Try it:
Print the listing below in its entirety, character for character.

Source data:
+++
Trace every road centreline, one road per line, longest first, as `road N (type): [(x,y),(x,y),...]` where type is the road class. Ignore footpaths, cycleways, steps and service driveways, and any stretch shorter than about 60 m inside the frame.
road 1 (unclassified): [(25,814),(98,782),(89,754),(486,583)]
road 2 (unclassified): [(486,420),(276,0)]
+++
Problem solution:
Trace every road centreline, one road per line, longest first, as `road N (type): [(x,y),(x,y),...]` where type is the road class. Ignore footpaths, cycleways, steps and service driveways, and any stretch shorter than about 60 m inside the frame.
road 1 (unclassified): [(25,814),(98,782),(89,754),(486,583)]
road 2 (unclassified): [(486,420),(276,0)]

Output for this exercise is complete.